[Scene edit records]
★ ★ ★ ★

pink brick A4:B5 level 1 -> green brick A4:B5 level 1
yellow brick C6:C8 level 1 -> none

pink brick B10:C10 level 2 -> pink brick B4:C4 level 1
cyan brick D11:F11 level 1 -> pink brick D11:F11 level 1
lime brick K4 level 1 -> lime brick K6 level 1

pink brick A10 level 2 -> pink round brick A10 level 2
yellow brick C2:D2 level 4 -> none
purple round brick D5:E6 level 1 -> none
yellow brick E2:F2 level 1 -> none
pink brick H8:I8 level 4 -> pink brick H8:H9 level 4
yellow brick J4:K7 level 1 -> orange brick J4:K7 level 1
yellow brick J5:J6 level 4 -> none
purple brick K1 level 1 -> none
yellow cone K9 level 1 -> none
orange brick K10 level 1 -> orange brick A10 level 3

★ ★ ★ ★

Description of the task
Every line of the data must be reproduced exactly.

Response
pink brick A4:B5 level 1 -> green brick A4:B5 level 1
yellow brick C6:C8 level 1 -> none

pink brick B10:C10 level 2 -> pink brick B4:C4 level 1
cyan brick D11:F11 level 1 -> pink brick D11:F11 level 1
lime brick K4 level 1 -> lime brick K6 level 1

pink brick A10 level 2 -> pink round brick A10 level 2
yellow brick C2:D2 level 4 -> none
purple round brick D5:E6 level 1 -> none
yellow brick E2:F2 level 1 -> none
pink brick H8:I8 level 4 -> pink brick H8:H9 level 4
yellow brick J4:K7 level 1 -> orange brick J4:K7 level 1
yellow brick J5:J6 level 4 -> none
purple brick K1 level 1 -> none
yellow cone K9 level 1 -> none
orange brick K10 level 1 -> orange brick A10 level 3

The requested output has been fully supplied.